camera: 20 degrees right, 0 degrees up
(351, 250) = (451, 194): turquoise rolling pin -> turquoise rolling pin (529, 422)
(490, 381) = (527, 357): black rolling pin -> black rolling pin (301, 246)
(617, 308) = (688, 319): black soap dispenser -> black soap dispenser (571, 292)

---

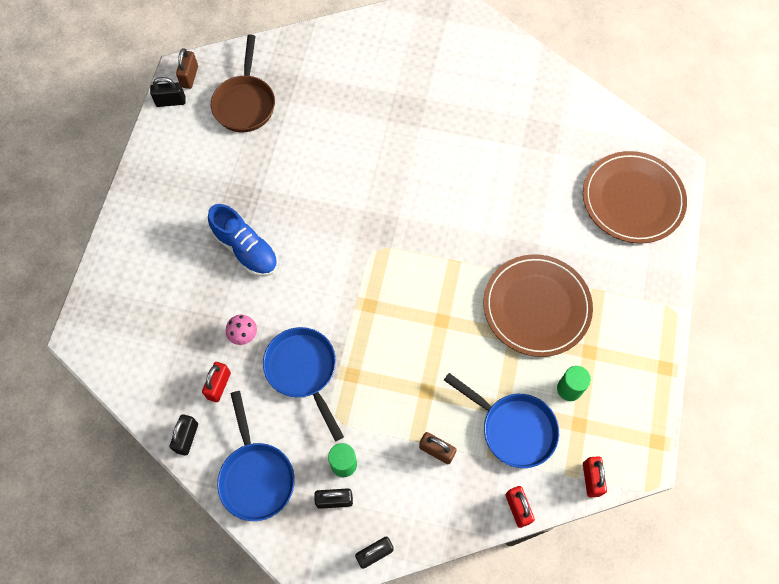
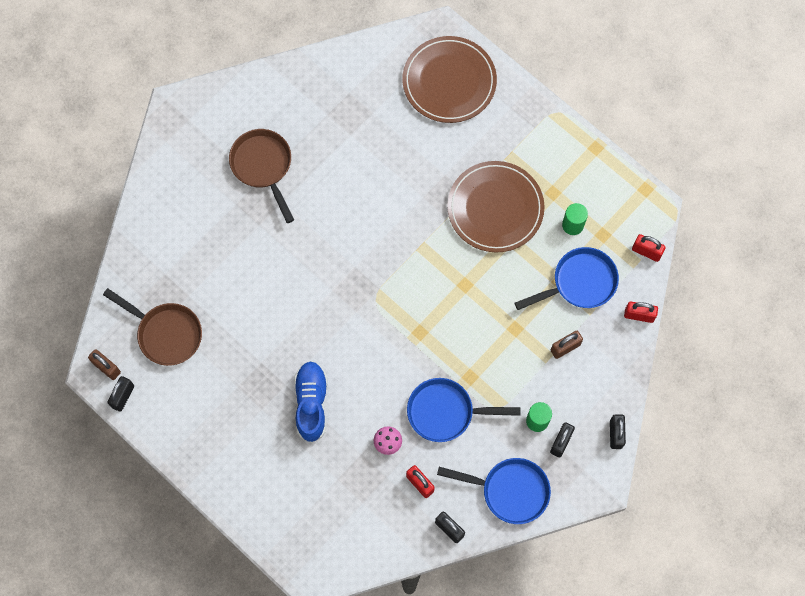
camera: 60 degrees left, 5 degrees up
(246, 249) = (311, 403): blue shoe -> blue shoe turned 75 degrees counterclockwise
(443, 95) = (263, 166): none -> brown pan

---

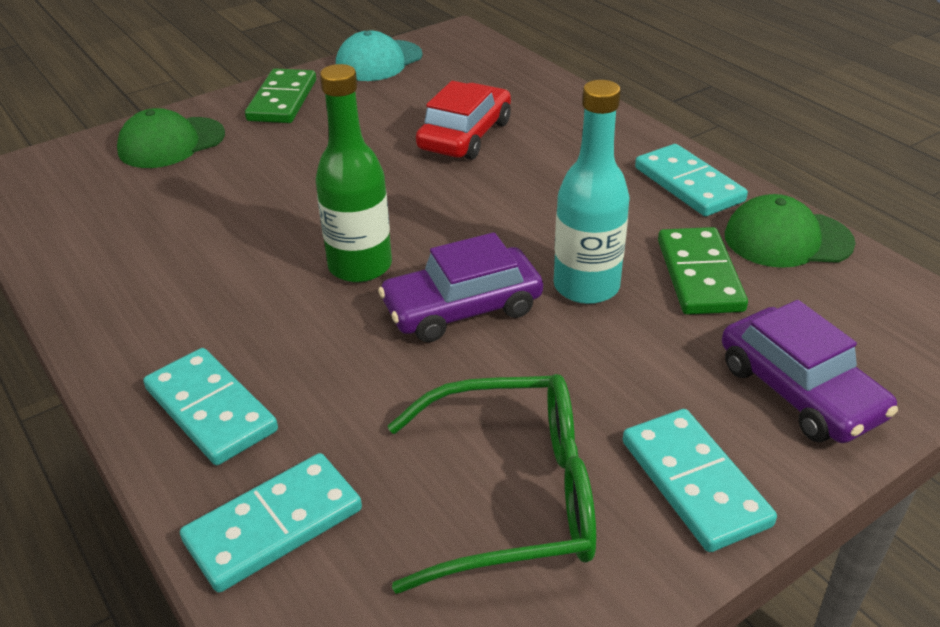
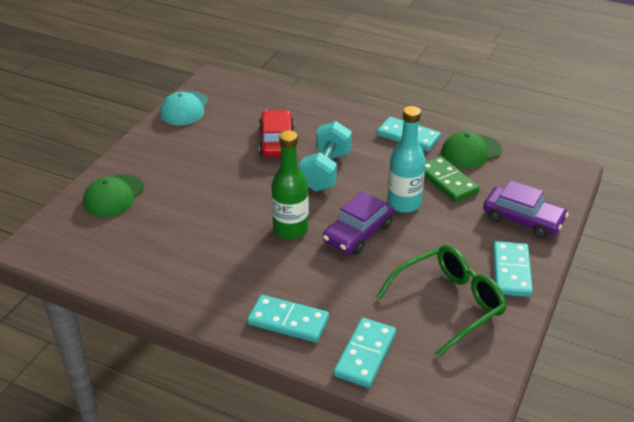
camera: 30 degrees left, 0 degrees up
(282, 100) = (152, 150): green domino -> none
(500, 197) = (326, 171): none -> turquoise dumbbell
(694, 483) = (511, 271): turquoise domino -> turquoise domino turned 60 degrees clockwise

---

ABOUT THIS TASK –
Within this data, count the lines that include the string "none" and write the number with nothing else.

ANSWER SECTION –
3